Assignment
Output only the lines below that start at the line containing "camera: 170 degrees right, 10 degrees down" and end at the line containing "(460, 153) = (360, 405): orange", with both ends kept.

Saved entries

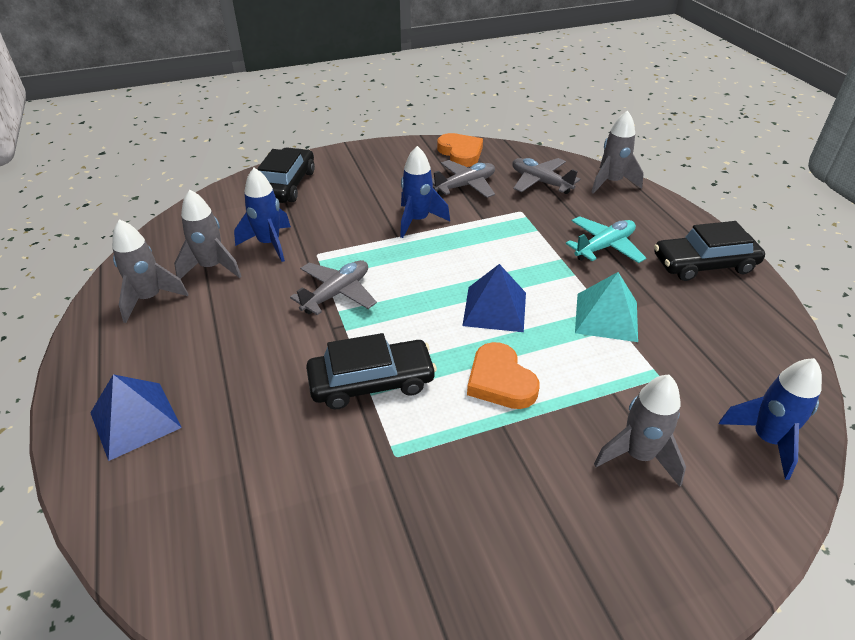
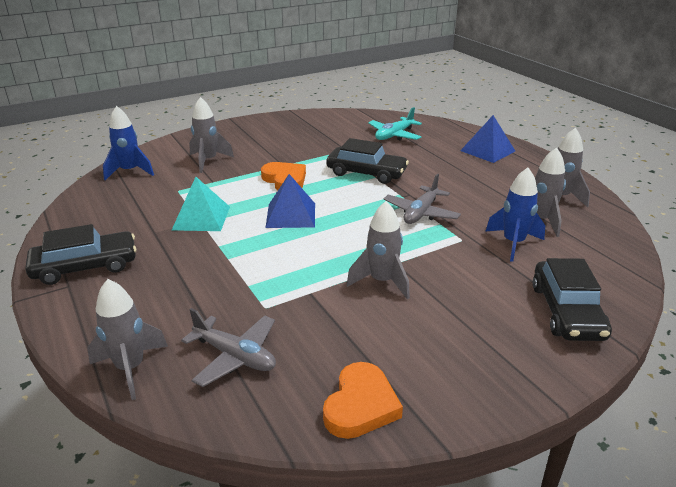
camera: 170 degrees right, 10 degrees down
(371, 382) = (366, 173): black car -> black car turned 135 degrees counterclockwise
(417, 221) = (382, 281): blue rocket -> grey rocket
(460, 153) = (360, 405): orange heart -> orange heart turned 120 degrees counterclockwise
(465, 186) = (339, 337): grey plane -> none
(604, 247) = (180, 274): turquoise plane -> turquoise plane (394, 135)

...

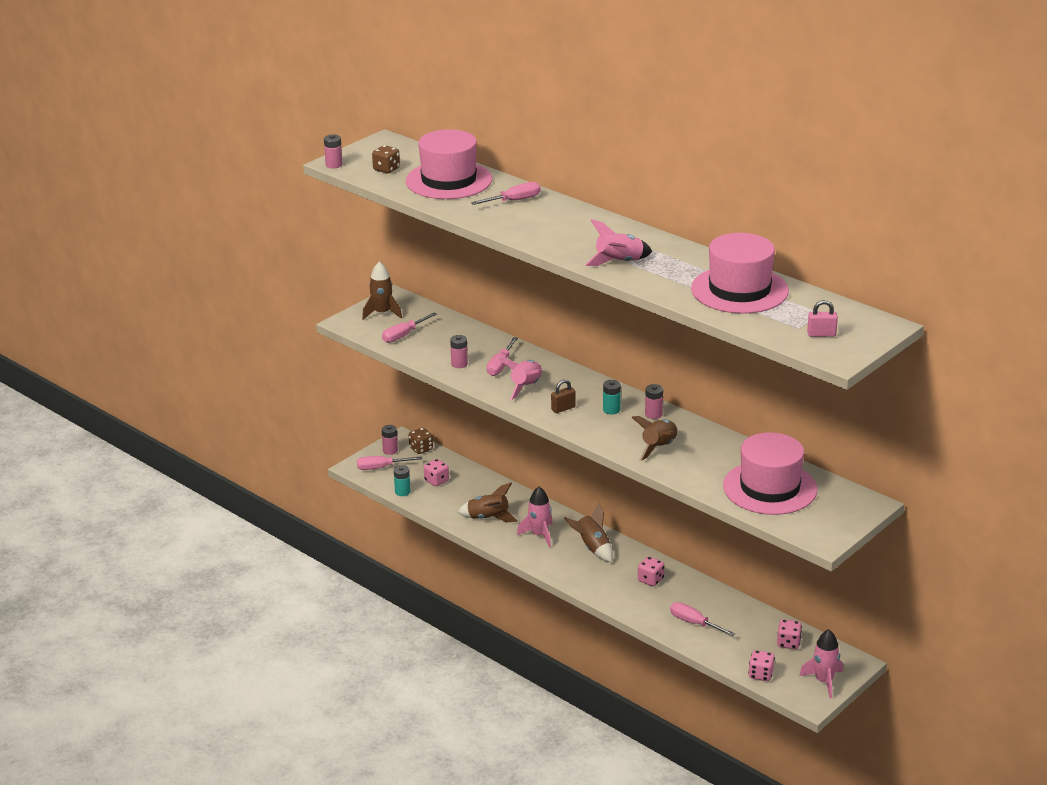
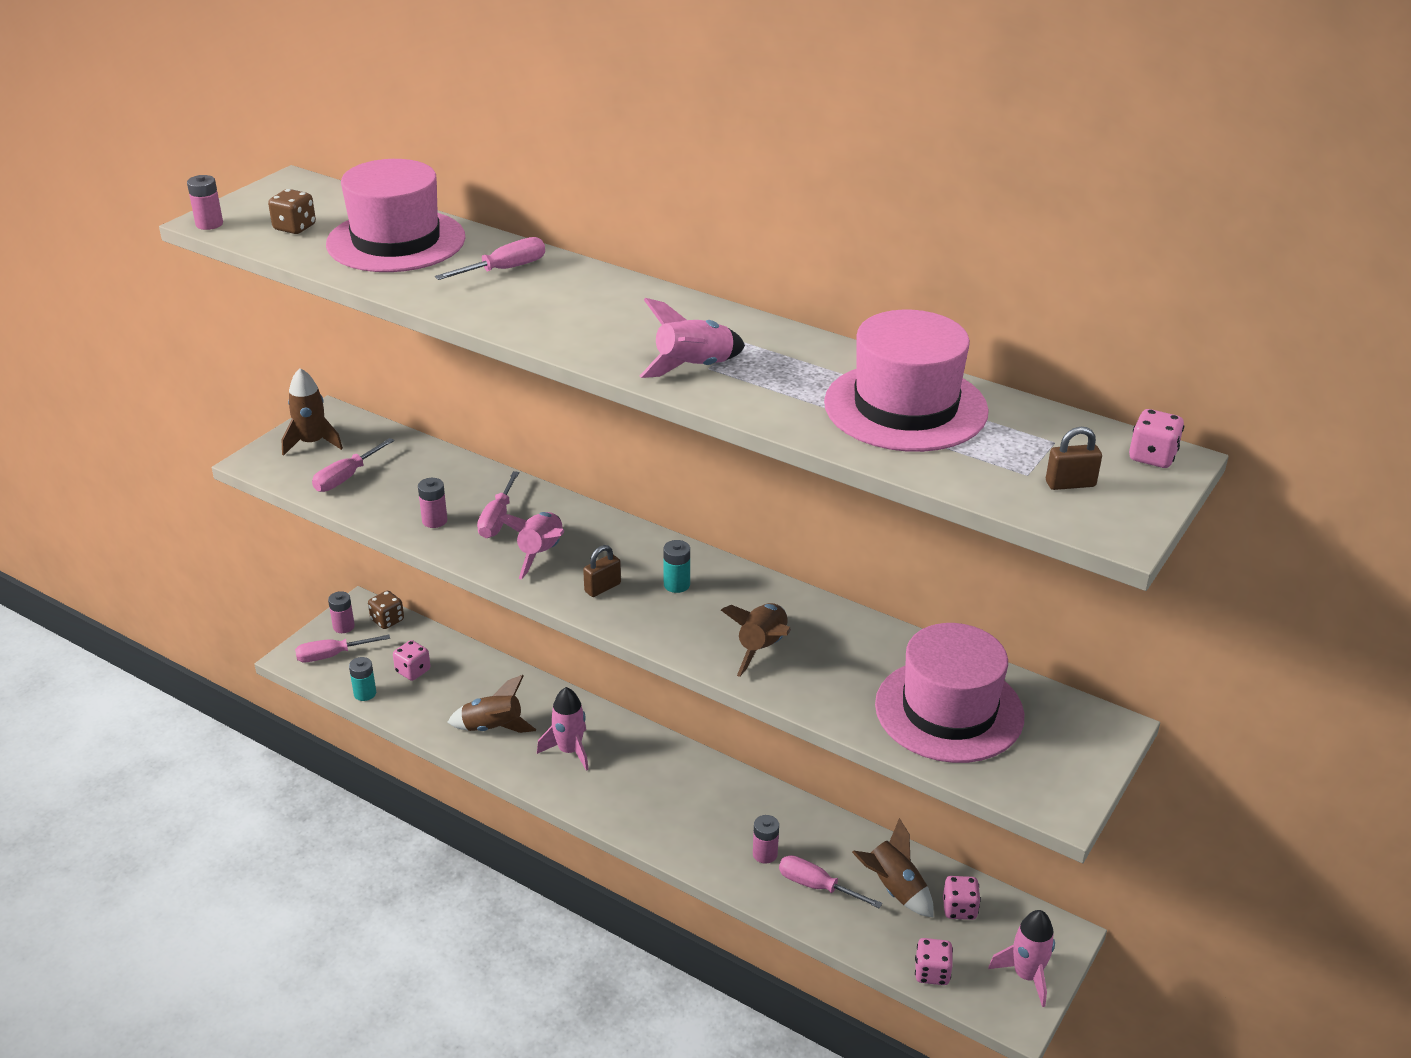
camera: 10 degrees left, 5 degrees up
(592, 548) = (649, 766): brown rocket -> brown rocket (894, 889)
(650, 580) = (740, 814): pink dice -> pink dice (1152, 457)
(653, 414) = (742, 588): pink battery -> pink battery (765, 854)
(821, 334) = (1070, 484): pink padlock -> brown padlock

* * *

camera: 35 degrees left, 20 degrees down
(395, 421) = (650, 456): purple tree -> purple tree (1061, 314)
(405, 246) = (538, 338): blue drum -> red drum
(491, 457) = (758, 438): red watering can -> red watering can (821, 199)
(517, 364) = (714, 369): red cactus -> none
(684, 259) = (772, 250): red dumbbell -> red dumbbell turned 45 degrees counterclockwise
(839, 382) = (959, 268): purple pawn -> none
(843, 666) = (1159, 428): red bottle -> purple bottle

Expected answer
camera: 170 degrees right, 10 degrees down
(371, 382) = (366, 173): black car -> black car turned 135 degrees counterclockwise
(417, 221) = (382, 281): blue rocket -> grey rocket
(460, 153) = (360, 405): orange heart -> orange heart turned 120 degrees counterclockwise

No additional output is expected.